(Saved data entries)
"""

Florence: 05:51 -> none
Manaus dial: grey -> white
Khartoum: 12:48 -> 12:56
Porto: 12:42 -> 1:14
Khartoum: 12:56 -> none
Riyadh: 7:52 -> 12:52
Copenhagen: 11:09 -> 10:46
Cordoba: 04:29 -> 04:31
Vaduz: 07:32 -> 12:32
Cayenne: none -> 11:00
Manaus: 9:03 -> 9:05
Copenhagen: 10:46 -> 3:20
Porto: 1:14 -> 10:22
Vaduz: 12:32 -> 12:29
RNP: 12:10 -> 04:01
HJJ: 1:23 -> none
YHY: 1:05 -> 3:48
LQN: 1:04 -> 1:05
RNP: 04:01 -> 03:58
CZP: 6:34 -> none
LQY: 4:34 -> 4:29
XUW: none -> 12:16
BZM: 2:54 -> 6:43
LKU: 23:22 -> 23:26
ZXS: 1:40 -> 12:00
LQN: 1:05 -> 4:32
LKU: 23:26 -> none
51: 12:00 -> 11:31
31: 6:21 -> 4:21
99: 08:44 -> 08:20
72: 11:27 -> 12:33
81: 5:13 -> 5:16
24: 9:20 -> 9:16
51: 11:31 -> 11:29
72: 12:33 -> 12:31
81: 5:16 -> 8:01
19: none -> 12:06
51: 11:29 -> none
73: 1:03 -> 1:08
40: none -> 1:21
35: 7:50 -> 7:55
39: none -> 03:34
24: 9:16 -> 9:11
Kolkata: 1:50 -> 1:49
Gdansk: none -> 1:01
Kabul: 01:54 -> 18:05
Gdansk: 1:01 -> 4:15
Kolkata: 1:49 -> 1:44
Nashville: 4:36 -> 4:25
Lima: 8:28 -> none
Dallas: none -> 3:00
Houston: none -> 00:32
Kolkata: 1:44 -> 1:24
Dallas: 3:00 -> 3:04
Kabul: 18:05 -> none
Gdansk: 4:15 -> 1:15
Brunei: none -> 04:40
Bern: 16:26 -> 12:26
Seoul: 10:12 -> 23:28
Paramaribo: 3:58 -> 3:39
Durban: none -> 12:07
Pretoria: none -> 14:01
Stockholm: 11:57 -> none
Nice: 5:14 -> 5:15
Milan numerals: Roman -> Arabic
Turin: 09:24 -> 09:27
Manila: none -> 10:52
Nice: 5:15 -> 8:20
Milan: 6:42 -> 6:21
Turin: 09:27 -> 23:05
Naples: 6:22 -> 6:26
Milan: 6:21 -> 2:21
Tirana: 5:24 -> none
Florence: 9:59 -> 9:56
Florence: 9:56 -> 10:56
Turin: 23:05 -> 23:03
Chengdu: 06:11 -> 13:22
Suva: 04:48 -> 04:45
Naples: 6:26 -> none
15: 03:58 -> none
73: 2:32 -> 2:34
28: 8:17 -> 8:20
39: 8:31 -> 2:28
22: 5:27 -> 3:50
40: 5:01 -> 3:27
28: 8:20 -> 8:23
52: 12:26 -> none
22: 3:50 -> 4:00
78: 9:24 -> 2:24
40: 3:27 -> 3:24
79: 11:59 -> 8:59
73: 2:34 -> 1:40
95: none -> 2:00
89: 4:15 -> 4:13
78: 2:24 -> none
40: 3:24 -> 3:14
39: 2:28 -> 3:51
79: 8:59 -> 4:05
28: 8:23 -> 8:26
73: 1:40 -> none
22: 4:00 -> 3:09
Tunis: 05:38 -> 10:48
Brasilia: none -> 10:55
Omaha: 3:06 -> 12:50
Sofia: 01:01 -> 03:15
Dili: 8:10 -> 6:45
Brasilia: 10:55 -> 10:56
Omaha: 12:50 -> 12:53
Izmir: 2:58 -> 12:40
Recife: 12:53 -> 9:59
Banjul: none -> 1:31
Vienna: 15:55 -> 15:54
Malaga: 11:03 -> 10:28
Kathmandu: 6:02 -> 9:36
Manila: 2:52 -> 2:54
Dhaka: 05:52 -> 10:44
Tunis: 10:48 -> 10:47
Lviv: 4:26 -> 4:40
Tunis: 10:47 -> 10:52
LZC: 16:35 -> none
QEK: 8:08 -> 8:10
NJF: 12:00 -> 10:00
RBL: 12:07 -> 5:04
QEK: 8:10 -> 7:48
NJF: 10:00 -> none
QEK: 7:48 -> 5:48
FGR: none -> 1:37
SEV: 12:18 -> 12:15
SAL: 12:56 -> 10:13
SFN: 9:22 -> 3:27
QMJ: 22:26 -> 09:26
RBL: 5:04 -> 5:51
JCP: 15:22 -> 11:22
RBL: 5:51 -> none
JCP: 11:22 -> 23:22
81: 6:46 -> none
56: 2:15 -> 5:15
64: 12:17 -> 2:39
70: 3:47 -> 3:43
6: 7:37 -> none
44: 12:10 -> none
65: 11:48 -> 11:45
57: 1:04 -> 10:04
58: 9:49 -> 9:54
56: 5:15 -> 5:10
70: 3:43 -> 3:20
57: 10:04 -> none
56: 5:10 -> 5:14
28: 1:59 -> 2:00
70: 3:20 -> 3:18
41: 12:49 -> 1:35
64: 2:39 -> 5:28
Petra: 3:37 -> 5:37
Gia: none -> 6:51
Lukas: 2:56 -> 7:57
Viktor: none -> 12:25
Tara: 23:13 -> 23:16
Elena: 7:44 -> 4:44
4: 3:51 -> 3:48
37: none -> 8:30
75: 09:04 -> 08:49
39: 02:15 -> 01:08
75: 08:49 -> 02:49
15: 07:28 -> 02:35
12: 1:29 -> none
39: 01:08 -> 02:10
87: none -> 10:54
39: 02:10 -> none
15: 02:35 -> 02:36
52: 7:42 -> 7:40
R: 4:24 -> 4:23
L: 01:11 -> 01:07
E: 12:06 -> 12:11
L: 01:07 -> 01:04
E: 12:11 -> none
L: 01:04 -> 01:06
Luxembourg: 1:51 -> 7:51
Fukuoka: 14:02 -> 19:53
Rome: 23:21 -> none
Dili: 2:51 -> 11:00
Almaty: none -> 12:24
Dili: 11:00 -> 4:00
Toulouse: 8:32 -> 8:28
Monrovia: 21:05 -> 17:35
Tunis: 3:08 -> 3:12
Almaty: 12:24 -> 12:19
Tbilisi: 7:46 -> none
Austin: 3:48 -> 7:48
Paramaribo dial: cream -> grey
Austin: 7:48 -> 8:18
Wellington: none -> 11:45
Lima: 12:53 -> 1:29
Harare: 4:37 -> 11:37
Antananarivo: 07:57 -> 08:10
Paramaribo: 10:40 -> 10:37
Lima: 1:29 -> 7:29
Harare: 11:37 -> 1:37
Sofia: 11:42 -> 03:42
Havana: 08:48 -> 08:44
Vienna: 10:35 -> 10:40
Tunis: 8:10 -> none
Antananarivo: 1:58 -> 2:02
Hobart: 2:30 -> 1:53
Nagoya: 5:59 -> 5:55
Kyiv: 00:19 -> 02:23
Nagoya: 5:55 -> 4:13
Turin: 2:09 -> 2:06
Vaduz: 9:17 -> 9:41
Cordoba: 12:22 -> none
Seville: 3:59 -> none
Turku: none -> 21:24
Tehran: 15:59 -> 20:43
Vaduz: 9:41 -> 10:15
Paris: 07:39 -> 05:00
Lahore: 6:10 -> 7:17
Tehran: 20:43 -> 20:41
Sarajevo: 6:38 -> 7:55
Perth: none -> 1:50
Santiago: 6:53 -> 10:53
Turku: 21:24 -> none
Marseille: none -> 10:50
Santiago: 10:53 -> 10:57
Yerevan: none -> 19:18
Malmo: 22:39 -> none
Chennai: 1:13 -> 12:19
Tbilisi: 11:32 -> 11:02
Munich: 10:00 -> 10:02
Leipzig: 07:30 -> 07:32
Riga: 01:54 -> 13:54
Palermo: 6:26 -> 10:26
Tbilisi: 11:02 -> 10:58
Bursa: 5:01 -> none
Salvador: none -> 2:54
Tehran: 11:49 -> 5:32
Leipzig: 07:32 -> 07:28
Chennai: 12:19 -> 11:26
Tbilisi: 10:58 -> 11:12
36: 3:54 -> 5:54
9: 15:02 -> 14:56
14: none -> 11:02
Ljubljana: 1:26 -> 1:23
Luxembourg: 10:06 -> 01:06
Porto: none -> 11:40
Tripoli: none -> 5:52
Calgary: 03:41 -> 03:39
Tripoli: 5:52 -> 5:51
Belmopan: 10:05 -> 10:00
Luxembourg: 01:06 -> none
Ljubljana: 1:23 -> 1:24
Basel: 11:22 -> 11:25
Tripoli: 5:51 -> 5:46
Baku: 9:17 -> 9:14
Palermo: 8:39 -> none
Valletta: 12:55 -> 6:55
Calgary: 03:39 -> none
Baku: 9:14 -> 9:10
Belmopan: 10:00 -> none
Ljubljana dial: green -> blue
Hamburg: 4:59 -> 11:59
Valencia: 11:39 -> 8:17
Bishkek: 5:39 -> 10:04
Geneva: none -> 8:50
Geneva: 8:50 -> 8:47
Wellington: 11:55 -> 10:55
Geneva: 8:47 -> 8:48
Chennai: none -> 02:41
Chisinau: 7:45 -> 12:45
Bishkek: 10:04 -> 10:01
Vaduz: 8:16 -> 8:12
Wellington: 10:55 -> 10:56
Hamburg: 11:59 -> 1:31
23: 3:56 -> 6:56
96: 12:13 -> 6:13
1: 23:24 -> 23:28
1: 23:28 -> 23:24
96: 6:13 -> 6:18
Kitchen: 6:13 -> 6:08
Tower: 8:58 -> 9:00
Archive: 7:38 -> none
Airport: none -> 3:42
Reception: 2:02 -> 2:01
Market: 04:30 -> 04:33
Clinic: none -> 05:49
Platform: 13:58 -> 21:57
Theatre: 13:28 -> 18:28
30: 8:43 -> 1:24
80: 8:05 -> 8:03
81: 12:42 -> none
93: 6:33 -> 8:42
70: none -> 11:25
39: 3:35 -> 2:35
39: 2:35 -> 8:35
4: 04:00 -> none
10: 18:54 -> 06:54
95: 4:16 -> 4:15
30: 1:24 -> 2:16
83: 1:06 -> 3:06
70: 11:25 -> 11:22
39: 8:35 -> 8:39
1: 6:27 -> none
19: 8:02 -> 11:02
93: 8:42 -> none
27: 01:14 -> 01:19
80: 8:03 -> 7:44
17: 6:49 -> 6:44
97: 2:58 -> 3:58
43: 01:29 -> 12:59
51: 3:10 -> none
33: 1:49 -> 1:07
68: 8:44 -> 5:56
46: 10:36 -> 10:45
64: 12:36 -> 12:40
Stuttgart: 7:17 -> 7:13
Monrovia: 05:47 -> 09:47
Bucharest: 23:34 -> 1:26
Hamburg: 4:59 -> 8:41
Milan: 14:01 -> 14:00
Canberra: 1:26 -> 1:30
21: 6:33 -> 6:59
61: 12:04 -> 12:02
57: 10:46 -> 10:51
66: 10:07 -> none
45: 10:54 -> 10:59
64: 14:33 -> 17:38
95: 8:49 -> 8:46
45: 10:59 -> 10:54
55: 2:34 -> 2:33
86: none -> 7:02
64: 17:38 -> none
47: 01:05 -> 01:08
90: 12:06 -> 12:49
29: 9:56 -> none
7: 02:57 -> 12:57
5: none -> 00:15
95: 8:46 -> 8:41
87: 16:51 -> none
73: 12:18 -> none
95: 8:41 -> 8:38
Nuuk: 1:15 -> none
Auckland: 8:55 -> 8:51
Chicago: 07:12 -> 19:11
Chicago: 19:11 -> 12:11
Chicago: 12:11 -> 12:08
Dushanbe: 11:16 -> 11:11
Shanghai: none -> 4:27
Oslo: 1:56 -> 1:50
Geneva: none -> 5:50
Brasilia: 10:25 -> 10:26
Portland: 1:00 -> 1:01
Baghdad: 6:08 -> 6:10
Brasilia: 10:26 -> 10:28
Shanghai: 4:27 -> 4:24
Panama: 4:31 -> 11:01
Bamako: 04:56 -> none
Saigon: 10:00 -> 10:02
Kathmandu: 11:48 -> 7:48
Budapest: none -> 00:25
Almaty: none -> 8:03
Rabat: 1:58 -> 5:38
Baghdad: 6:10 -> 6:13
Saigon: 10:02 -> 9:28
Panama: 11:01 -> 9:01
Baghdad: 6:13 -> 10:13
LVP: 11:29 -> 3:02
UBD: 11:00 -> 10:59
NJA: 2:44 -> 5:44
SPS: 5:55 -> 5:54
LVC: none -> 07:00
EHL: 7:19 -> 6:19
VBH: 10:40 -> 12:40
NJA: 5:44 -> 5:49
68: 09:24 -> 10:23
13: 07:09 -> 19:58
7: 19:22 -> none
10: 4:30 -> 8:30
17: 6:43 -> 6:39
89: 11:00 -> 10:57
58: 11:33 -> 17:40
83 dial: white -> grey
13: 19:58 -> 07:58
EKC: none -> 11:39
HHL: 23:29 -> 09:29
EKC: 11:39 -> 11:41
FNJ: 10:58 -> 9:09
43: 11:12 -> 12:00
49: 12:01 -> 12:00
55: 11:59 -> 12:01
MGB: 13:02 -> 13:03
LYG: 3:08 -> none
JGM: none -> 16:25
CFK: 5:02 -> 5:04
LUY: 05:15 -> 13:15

"""

## INSTRUCTIONS FOR THE TASK
Copy the records from the start through the line containing "YHY: 1:05 -> 3:48", renaming every "Porto" to "Lisbon" and leaving all else unchanged.

## RESULT
Florence: 05:51 -> none
Manaus dial: grey -> white
Khartoum: 12:48 -> 12:56
Lisbon: 12:42 -> 1:14
Khartoum: 12:56 -> none
Riyadh: 7:52 -> 12:52
Copenhagen: 11:09 -> 10:46
Cordoba: 04:29 -> 04:31
Vaduz: 07:32 -> 12:32
Cayenne: none -> 11:00
Manaus: 9:03 -> 9:05
Copenhagen: 10:46 -> 3:20
Lisbon: 1:14 -> 10:22
Vaduz: 12:32 -> 12:29
RNP: 12:10 -> 04:01
HJJ: 1:23 -> none
YHY: 1:05 -> 3:48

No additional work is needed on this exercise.